RECORDS SUPPLIED:
*** Block opens ***
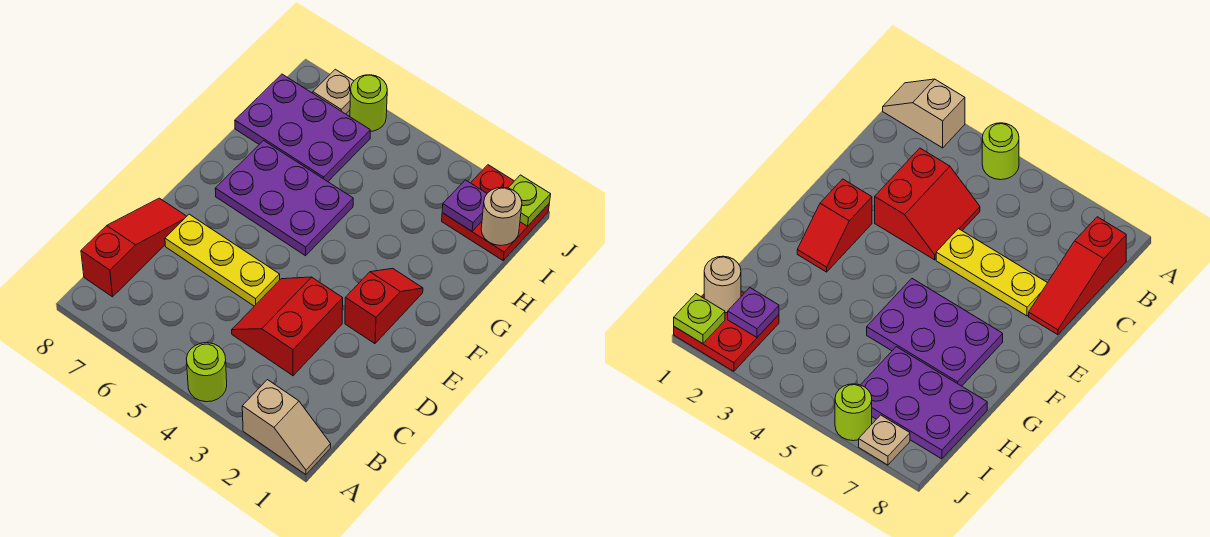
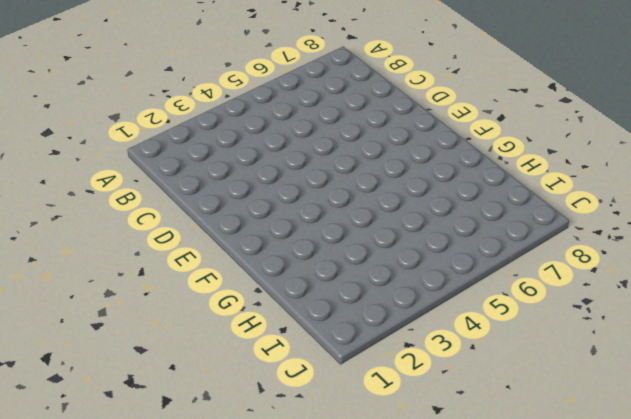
none -> tan slope A1:A2 level 1 top 2
none -> lime round brick A4 level 1
none -> red slope B8:D8 level 1 top B

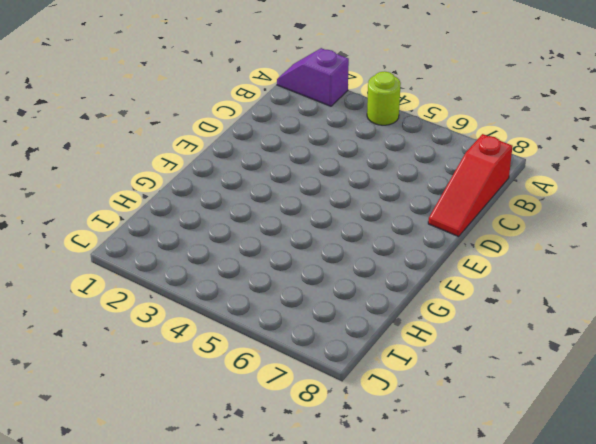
purple slope A1:A2 level 1 top 2 -> tan slope A1:A2 level 1 top 2
none -> red slope C3:D4 level 1 top 3
none -> yellow plate D5:D7 level 1
none -> red slope E2:F2 level 1 top E

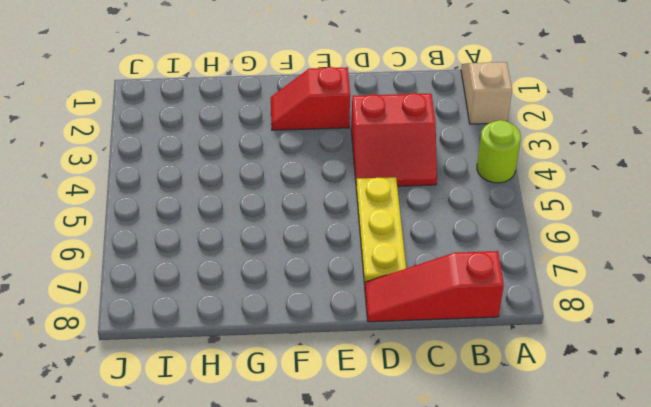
none -> purple plate F5:G7 level 1
none -> purple plate H6:I8 level 1
none -> red plate I1:J2 level 1

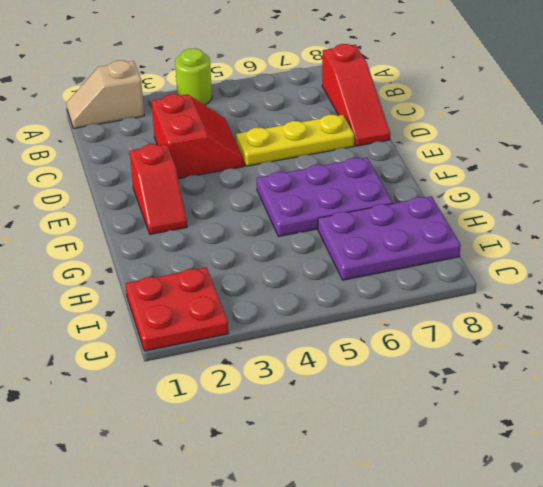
none -> lime round brick J6 level 1
none -> tan plate J7 level 1
none -> tan round brick I1 level 2

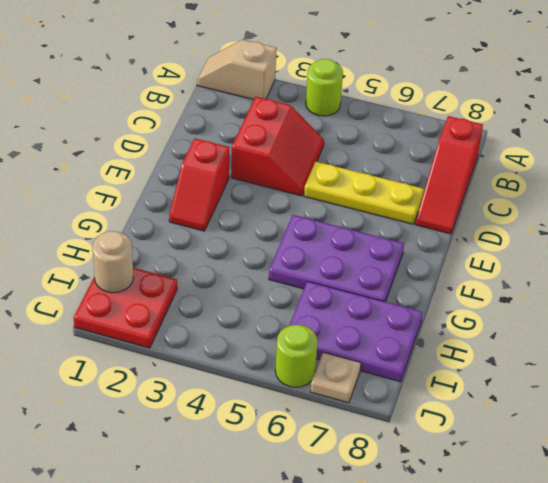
none -> purple plate I2 level 2
none -> lime plate J1 level 2

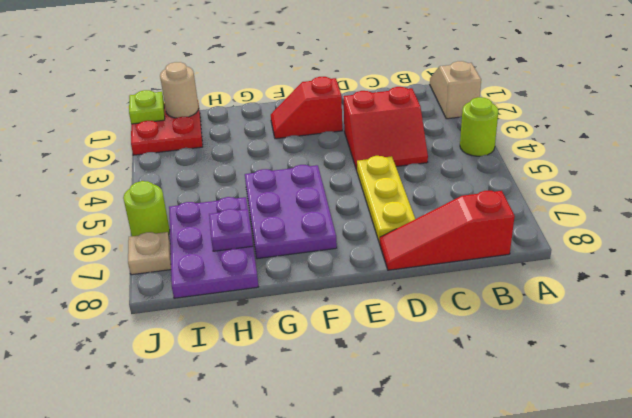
purple plate H7 level 2 -> purple plate I2 level 2

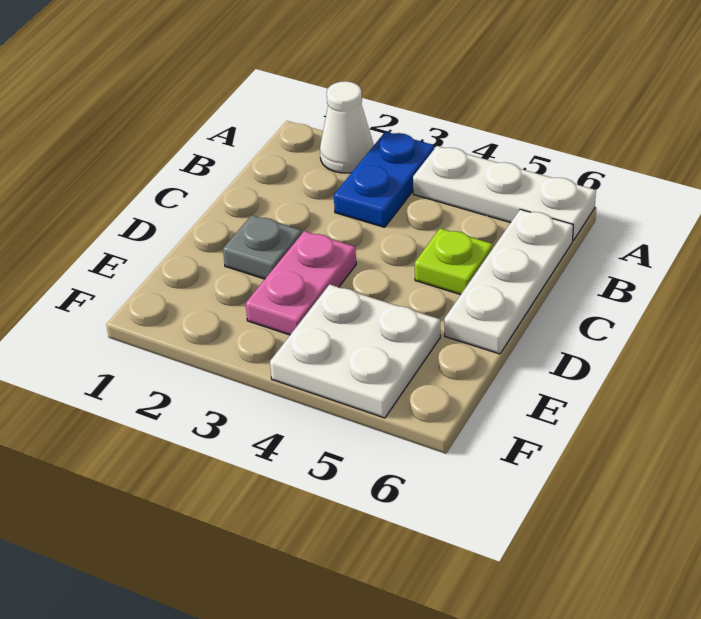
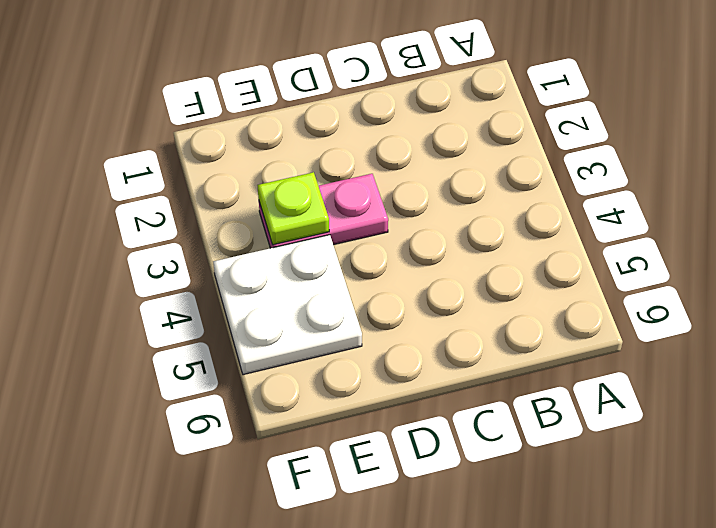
lime plate E3 level 2 -> lime plate C5 level 1
none -> white cone A2 level 1
none -> blue plate A3:B3 level 1

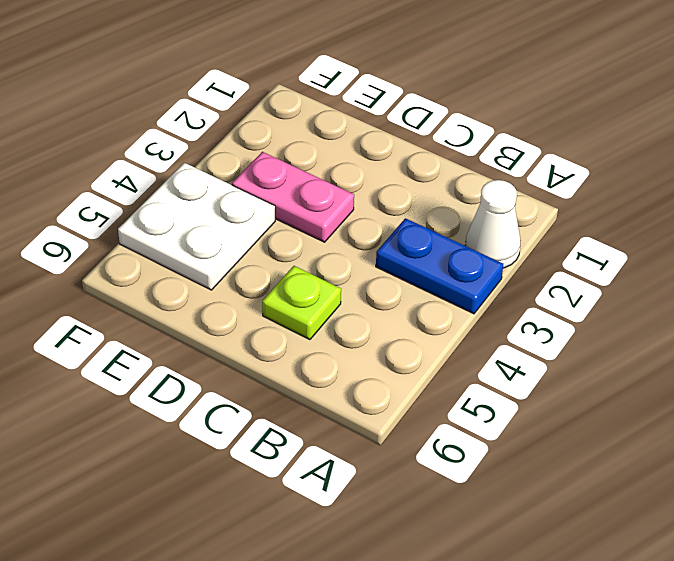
none -> white plate A4:A6 level 1
none -> white plate B6:D6 level 1

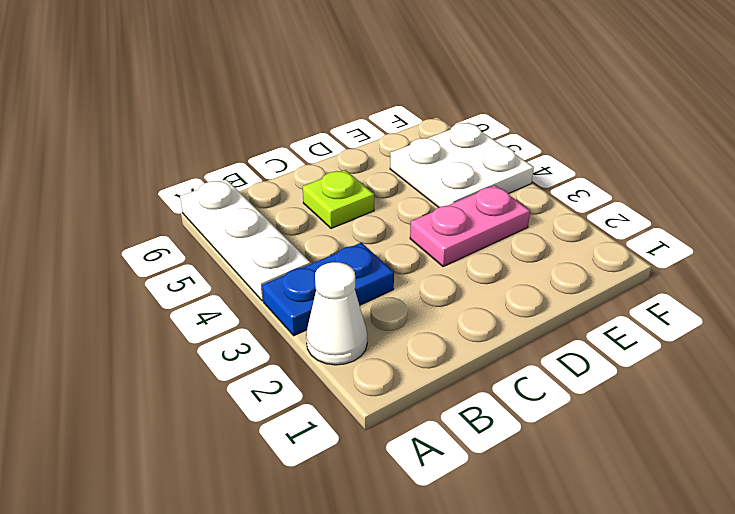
none -> white plate B6:D6 level 1
none -> grey plate D2 level 1

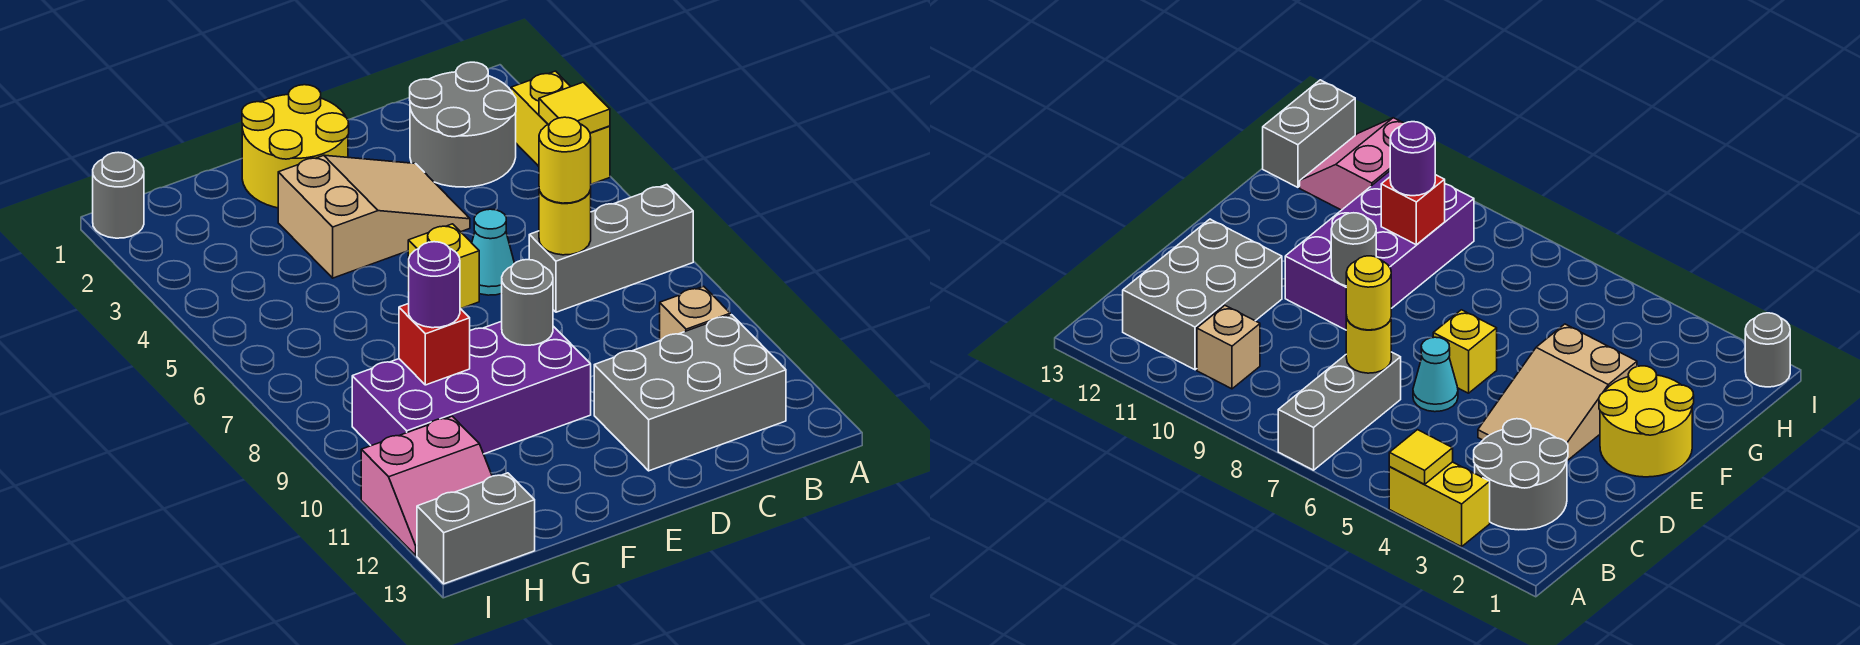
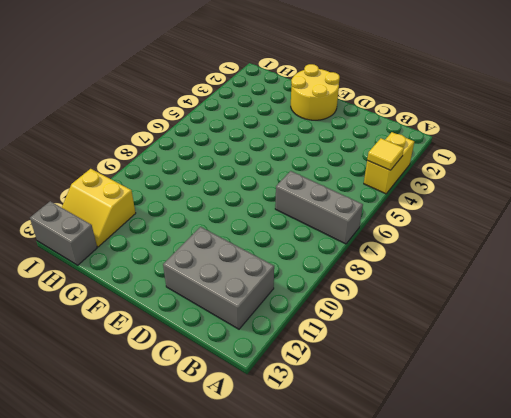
yellow slope H11:I12 level 1 top 11 -> pink slope H11:I12 level 1 top 11
none -> grey round brick B2:C3 level 1
none -> tan brick B10 level 1
none -> tan slope D3:F4 level 1 top F

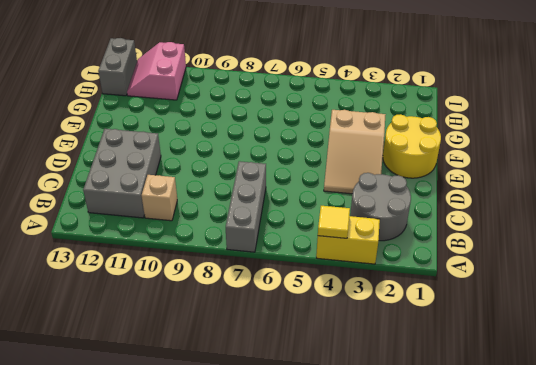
none -> cyan cone D6 level 1
none -> yellow brick E6 level 1
none -> purple brick E9:H10 level 1

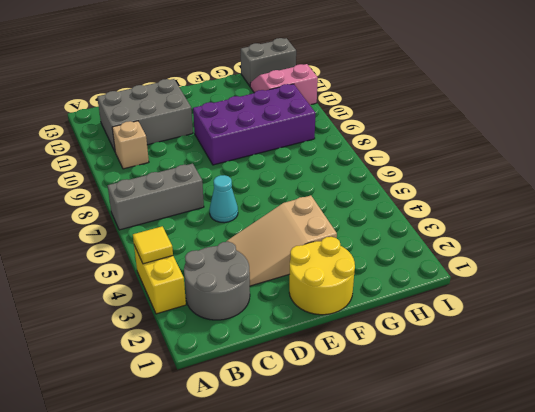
none -> yellow brick E6 level 1
none -> grey round brick I1 level 1
none -> yellow round brick C7 level 2

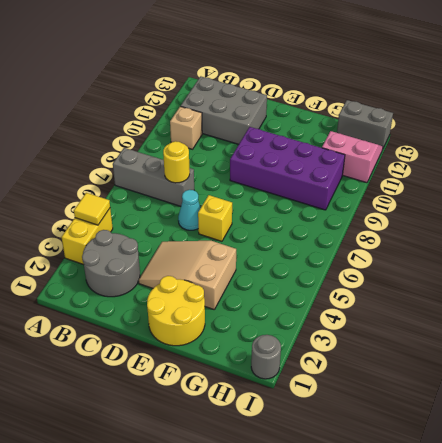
none -> grey round brick E9 level 2
none -> red brick G9 level 2
none -> yellow round brick C7 level 3

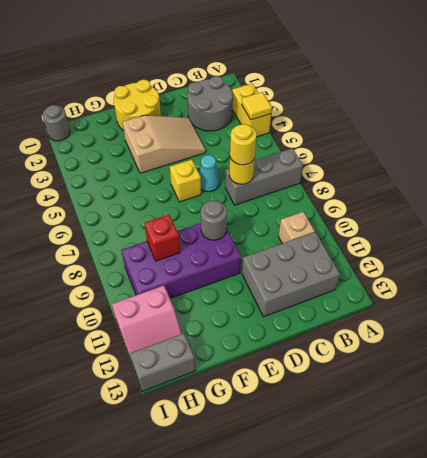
none -> purple round brick G9 level 3

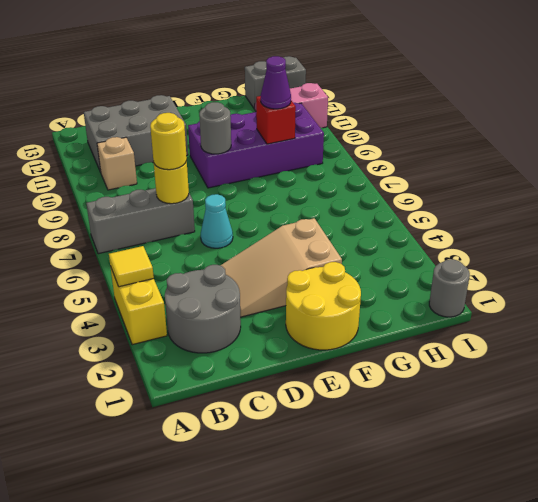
purple cone G9 level 3 -> purple round brick G9 level 3
none -> yellow brick E6 level 1

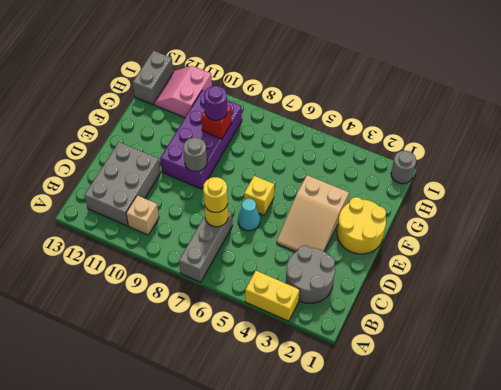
none -> yellow tile A4 level 2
*** Block closes ***
PROBLEM DETAILS: Each entry must be set down word for word; no image may be carried over.

OUTPUT OF THE TASK:
none -> tan slope A1:A2 level 1 top 2
none -> lime round brick A4 level 1
none -> red slope B8:D8 level 1 top B

purple slope A1:A2 level 1 top 2 -> tan slope A1:A2 level 1 top 2
none -> red slope C3:D4 level 1 top 3
none -> yellow plate D5:D7 level 1
none -> red slope E2:F2 level 1 top E

none -> purple plate F5:G7 level 1
none -> purple plate H6:I8 level 1
none -> red plate I1:J2 level 1

none -> lime round brick J6 level 1
none -> tan plate J7 level 1
none -> tan round brick I1 level 2

none -> purple plate I2 level 2
none -> lime plate J1 level 2

purple plate H7 level 2 -> purple plate I2 level 2

lime plate E3 level 2 -> lime plate C5 level 1
none -> white cone A2 level 1
none -> blue plate A3:B3 level 1

none -> white plate A4:A6 level 1
none -> white plate B6:D6 level 1

none -> white plate B6:D6 level 1
none -> grey plate D2 level 1

yellow slope H11:I12 level 1 top 11 -> pink slope H11:I12 level 1 top 11
none -> grey round brick B2:C3 level 1
none -> tan brick B10 level 1
none -> tan slope D3:F4 level 1 top F

none -> cyan cone D6 level 1
none -> yellow brick E6 level 1
none -> purple brick E9:H10 level 1

none -> yellow brick E6 level 1
none -> grey round brick I1 level 1
none -> yellow round brick C7 level 2

none -> grey round brick E9 level 2
none -> red brick G9 level 2
none -> yellow round brick C7 level 3

none -> purple round brick G9 level 3

purple cone G9 level 3 -> purple round brick G9 level 3
none -> yellow brick E6 level 1

none -> yellow tile A4 level 2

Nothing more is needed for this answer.